**TASK REQUIREMENTS:** In the data below, the answer is the run of lines from the line containing "yellow pear: 2 -> 5" through the line containing "grey cylinder: 4 -> 5", both included; print it exactly and nothing else.

Source data

┌──

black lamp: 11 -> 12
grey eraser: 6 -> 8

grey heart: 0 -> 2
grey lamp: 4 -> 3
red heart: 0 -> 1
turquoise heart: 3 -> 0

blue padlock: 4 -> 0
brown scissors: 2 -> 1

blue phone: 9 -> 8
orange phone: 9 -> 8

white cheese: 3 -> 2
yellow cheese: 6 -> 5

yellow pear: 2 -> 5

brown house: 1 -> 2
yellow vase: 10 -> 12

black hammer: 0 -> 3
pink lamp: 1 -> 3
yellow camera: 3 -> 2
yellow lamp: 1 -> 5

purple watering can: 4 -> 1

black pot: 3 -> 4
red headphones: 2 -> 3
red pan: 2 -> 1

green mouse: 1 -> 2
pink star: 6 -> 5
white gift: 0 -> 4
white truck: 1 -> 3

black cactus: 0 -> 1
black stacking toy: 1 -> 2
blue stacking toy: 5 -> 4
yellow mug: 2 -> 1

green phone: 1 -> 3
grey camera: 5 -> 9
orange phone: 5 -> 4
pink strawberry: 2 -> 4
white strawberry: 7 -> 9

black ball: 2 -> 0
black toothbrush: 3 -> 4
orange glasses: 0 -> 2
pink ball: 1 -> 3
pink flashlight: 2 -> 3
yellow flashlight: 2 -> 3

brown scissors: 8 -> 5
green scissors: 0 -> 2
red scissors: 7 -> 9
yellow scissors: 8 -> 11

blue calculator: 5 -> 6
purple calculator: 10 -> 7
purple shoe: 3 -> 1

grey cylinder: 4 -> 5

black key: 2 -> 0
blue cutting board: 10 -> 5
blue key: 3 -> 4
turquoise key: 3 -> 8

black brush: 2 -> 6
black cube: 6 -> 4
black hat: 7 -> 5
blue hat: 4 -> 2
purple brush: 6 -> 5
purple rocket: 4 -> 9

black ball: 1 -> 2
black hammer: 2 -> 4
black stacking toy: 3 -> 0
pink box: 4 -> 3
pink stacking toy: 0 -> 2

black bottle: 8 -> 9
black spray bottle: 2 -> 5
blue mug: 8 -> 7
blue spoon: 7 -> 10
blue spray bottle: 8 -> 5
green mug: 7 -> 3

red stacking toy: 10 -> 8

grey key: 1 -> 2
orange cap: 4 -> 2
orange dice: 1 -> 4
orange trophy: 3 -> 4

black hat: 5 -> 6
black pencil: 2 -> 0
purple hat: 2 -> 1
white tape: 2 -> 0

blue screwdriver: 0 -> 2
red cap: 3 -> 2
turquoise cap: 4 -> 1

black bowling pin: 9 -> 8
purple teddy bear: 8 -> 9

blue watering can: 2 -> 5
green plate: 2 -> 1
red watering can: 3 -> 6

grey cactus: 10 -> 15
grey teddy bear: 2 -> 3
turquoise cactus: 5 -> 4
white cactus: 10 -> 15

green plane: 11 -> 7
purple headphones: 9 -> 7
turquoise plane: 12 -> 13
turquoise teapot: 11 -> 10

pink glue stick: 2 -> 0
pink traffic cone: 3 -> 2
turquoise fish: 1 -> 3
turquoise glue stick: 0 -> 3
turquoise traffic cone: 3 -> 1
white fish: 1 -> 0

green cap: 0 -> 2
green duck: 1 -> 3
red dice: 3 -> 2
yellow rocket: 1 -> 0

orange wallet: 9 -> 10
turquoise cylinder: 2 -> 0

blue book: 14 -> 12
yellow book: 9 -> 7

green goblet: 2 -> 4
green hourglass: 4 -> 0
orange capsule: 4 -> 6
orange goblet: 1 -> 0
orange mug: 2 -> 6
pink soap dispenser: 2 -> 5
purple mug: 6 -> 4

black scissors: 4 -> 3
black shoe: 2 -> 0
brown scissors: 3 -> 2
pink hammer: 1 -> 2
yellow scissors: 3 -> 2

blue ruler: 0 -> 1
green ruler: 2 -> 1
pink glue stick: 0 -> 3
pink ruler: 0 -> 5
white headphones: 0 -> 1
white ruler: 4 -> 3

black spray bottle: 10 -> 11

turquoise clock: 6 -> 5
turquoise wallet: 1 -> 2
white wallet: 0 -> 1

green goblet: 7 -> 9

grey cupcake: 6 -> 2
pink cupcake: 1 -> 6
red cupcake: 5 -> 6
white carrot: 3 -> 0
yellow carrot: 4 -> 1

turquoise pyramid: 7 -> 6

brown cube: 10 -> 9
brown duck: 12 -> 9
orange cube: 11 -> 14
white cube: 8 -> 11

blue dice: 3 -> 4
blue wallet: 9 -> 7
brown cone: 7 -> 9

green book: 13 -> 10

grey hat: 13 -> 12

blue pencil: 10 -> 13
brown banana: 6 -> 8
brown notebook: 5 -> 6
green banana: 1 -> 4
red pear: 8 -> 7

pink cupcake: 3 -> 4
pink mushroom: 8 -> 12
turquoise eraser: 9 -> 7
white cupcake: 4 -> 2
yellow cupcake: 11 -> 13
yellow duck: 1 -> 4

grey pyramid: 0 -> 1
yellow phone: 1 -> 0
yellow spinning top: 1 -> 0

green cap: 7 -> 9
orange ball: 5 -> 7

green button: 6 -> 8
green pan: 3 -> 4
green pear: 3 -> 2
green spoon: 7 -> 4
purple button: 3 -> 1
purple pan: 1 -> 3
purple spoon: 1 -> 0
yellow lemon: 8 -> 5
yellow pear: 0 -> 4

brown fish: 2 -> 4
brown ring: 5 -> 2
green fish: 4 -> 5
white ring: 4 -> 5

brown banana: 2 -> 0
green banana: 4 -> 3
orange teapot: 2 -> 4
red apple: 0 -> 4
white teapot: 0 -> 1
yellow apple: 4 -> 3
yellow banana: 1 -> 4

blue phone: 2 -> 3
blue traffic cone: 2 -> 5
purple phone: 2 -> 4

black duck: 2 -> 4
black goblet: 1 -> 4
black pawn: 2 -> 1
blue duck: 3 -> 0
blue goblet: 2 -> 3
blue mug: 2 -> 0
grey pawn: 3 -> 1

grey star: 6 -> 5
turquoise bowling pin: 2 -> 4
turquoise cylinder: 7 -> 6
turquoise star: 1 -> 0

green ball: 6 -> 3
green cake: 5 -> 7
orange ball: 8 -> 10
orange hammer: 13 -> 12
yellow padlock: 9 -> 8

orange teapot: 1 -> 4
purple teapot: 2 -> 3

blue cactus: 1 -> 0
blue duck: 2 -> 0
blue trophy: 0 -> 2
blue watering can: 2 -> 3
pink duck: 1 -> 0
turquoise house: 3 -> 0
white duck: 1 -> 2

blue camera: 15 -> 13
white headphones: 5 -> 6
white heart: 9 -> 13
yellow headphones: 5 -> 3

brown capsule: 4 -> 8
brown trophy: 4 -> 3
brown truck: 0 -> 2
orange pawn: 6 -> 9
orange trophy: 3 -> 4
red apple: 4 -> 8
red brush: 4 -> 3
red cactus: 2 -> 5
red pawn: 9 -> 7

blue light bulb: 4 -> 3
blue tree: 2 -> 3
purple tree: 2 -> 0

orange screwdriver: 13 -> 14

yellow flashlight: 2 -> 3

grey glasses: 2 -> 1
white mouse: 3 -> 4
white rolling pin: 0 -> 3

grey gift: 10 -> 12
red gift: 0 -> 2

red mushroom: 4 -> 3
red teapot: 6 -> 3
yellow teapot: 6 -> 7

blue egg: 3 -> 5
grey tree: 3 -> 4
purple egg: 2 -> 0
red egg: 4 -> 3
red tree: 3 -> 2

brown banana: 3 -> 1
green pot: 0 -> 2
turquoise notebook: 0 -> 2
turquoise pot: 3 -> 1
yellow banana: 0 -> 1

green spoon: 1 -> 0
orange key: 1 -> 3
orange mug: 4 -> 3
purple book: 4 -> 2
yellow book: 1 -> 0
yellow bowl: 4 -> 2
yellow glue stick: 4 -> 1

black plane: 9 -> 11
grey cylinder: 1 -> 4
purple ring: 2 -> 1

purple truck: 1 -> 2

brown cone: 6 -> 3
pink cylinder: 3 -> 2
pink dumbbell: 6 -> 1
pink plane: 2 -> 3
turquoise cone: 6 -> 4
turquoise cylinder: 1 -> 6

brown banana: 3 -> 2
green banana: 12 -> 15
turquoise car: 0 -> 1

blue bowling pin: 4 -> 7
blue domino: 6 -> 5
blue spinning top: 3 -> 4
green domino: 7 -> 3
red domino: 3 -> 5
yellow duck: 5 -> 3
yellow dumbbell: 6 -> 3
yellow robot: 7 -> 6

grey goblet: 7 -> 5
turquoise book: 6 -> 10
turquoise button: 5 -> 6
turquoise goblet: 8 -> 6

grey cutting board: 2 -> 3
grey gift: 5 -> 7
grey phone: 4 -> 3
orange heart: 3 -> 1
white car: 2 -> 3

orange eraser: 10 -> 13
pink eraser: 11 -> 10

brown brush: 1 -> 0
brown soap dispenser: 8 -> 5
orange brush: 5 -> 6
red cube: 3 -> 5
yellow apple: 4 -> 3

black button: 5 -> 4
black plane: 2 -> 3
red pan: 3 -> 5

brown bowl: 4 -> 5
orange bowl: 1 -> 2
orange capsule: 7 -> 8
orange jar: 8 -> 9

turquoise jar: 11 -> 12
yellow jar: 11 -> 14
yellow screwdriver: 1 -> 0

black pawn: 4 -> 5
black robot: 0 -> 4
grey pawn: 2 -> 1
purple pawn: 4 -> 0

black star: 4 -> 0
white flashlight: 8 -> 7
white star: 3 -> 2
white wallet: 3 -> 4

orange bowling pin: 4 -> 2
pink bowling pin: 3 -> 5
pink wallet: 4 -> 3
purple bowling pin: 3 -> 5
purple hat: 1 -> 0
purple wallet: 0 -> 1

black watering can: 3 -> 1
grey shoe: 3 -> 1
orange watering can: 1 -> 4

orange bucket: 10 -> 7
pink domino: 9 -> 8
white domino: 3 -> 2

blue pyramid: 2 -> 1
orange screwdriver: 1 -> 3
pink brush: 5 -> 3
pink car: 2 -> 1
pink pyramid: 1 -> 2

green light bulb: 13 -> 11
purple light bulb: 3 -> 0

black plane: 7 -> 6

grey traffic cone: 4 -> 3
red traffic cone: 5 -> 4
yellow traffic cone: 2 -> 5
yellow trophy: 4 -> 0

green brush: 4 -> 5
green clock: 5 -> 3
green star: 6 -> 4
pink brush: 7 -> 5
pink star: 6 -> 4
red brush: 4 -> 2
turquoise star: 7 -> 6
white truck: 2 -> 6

└──

**TASK OUTPUT:**
yellow pear: 2 -> 5

brown house: 1 -> 2
yellow vase: 10 -> 12

black hammer: 0 -> 3
pink lamp: 1 -> 3
yellow camera: 3 -> 2
yellow lamp: 1 -> 5

purple watering can: 4 -> 1

black pot: 3 -> 4
red headphones: 2 -> 3
red pan: 2 -> 1

green mouse: 1 -> 2
pink star: 6 -> 5
white gift: 0 -> 4
white truck: 1 -> 3

black cactus: 0 -> 1
black stacking toy: 1 -> 2
blue stacking toy: 5 -> 4
yellow mug: 2 -> 1

green phone: 1 -> 3
grey camera: 5 -> 9
orange phone: 5 -> 4
pink strawberry: 2 -> 4
white strawberry: 7 -> 9

black ball: 2 -> 0
black toothbrush: 3 -> 4
orange glasses: 0 -> 2
pink ball: 1 -> 3
pink flashlight: 2 -> 3
yellow flashlight: 2 -> 3

brown scissors: 8 -> 5
green scissors: 0 -> 2
red scissors: 7 -> 9
yellow scissors: 8 -> 11

blue calculator: 5 -> 6
purple calculator: 10 -> 7
purple shoe: 3 -> 1

grey cylinder: 4 -> 5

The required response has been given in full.